┌──

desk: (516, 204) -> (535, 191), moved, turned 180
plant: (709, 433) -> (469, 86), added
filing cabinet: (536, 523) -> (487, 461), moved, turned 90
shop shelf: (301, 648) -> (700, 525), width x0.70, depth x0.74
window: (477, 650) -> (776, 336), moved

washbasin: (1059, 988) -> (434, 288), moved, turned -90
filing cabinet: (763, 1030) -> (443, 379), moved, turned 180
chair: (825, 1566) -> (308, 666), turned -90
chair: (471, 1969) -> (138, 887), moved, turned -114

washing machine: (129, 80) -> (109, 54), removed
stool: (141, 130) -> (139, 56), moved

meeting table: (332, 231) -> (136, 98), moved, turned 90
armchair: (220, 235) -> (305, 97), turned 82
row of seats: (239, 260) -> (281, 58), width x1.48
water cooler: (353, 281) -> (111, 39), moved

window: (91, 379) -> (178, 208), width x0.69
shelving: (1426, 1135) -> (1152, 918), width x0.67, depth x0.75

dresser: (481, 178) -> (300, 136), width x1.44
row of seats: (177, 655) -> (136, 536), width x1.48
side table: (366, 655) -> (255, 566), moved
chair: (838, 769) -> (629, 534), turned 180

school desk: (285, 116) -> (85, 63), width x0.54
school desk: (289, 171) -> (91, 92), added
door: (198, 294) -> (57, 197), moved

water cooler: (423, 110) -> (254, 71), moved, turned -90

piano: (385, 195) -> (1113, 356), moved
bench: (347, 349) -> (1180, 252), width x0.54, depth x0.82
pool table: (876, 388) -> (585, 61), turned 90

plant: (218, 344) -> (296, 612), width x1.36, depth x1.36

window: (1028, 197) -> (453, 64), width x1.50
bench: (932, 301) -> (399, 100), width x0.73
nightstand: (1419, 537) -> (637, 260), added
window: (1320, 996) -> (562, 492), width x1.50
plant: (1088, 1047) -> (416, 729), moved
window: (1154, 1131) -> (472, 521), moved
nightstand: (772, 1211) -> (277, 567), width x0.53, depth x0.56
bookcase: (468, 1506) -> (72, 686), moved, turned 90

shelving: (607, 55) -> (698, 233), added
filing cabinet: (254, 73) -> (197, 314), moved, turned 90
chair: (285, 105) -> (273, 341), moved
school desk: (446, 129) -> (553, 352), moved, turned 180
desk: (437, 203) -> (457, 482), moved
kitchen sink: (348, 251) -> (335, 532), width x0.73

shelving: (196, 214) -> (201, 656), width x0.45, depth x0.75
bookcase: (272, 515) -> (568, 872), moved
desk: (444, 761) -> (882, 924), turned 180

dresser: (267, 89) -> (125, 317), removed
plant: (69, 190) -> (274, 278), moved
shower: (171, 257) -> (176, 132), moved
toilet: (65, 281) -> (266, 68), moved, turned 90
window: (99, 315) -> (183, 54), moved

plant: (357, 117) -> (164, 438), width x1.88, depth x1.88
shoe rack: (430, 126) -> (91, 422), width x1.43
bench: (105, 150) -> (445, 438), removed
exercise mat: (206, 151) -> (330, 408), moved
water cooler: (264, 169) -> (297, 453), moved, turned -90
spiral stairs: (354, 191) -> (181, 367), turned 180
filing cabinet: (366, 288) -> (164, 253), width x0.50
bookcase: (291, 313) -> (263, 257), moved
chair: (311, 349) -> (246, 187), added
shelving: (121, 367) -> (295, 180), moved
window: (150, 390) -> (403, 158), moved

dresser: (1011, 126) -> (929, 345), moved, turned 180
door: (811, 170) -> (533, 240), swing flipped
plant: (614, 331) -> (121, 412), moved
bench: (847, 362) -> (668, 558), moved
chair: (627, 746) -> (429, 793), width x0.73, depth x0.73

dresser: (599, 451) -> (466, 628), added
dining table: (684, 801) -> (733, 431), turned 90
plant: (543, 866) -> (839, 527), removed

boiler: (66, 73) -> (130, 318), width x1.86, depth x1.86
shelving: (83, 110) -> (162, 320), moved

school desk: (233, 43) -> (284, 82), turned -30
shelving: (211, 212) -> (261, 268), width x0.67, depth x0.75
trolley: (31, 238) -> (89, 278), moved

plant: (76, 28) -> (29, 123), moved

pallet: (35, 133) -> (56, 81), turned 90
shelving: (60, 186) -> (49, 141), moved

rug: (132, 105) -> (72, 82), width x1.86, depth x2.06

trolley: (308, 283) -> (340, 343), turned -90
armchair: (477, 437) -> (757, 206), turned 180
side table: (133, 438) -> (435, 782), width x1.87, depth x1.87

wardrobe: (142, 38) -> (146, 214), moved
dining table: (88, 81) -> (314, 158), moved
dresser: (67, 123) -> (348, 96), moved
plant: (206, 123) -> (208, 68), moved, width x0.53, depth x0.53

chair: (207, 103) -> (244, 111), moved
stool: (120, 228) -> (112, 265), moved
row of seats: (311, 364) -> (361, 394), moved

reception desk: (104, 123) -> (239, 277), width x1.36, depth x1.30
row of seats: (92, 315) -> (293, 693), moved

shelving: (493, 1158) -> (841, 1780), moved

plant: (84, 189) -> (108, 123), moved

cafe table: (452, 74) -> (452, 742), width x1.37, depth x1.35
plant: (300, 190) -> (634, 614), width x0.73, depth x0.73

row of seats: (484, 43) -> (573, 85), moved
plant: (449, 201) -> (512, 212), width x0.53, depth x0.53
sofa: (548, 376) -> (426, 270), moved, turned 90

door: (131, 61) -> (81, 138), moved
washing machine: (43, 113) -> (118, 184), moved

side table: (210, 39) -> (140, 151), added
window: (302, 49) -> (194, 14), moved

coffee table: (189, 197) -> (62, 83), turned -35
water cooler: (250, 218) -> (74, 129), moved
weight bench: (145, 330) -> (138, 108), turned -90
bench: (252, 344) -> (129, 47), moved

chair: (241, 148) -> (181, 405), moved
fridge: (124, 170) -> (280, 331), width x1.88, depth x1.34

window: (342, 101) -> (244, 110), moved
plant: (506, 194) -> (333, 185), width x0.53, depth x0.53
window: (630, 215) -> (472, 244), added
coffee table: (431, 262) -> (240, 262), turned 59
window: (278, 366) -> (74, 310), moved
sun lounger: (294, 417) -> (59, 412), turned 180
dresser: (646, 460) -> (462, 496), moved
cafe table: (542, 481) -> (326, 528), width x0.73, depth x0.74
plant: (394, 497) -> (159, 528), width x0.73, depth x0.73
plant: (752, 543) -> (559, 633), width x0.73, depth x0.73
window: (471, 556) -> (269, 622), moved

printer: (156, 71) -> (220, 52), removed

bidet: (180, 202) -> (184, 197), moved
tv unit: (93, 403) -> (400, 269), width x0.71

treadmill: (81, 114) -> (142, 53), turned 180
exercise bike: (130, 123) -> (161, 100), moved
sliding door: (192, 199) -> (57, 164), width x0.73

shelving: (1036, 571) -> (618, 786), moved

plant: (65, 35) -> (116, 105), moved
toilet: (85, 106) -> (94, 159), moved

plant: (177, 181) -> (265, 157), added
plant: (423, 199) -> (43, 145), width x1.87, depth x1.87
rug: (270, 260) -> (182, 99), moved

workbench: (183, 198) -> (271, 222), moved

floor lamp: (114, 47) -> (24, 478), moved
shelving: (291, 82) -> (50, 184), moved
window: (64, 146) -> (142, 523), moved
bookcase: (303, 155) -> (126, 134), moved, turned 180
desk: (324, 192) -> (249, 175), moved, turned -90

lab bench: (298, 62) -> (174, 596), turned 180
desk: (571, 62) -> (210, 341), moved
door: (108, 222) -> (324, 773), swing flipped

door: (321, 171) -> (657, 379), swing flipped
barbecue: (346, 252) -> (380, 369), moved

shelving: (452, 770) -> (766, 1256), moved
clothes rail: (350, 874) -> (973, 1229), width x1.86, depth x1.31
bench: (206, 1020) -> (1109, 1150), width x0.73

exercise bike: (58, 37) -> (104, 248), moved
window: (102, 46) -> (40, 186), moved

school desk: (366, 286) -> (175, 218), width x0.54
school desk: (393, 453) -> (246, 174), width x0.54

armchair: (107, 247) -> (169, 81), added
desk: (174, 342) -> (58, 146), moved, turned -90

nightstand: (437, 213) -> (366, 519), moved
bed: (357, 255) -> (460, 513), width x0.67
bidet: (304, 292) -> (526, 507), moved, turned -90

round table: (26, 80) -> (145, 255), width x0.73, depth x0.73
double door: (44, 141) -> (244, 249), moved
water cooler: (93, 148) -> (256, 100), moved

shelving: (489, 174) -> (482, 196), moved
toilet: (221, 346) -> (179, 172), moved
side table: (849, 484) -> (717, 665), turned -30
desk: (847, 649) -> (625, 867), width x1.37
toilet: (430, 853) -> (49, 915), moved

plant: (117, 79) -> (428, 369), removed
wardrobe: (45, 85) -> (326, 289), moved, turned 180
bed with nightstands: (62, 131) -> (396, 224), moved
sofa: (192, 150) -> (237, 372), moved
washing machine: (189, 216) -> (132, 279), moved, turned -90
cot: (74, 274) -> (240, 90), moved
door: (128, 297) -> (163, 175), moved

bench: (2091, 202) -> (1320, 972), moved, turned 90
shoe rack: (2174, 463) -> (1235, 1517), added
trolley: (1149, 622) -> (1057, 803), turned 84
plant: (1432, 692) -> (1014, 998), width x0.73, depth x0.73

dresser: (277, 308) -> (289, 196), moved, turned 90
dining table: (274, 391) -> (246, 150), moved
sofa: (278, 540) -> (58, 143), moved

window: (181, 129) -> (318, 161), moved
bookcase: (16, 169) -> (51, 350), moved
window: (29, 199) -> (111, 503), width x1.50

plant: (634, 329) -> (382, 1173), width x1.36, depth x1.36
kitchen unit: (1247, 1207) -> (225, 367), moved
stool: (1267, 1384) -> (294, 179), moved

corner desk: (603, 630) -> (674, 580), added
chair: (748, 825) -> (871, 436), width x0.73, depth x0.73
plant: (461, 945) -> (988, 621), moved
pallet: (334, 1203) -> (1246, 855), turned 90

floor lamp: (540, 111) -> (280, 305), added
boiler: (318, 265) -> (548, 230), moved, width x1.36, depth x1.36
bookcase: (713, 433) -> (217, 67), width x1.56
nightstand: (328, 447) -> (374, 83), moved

└──

_WORK INSTRUCTIONS_:
Output the lines above between the one holding "window: (1320, 996)" and the one holding "water cooler: (264, 169)", inclusive, with nothing before or after them.

_SOLUTION BELOW_:
window: (1320, 996) -> (562, 492), width x1.50
plant: (1088, 1047) -> (416, 729), moved
window: (1154, 1131) -> (472, 521), moved
nightstand: (772, 1211) -> (277, 567), width x0.53, depth x0.56
bookcase: (468, 1506) -> (72, 686), moved, turned 90

shelving: (607, 55) -> (698, 233), added
filing cabinet: (254, 73) -> (197, 314), moved, turned 90
chair: (285, 105) -> (273, 341), moved
school desk: (446, 129) -> (553, 352), moved, turned 180
desk: (437, 203) -> (457, 482), moved
kitchen sink: (348, 251) -> (335, 532), width x0.73

shelving: (196, 214) -> (201, 656), width x0.45, depth x0.75
bookcase: (272, 515) -> (568, 872), moved
desk: (444, 761) -> (882, 924), turned 180

dresser: (267, 89) -> (125, 317), removed
plant: (69, 190) -> (274, 278), moved
shower: (171, 257) -> (176, 132), moved
toilet: (65, 281) -> (266, 68), moved, turned 90
window: (99, 315) -> (183, 54), moved

plant: (357, 117) -> (164, 438), width x1.88, depth x1.88
shoe rack: (430, 126) -> (91, 422), width x1.43
bench: (105, 150) -> (445, 438), removed
exercise mat: (206, 151) -> (330, 408), moved
water cooler: (264, 169) -> (297, 453), moved, turned -90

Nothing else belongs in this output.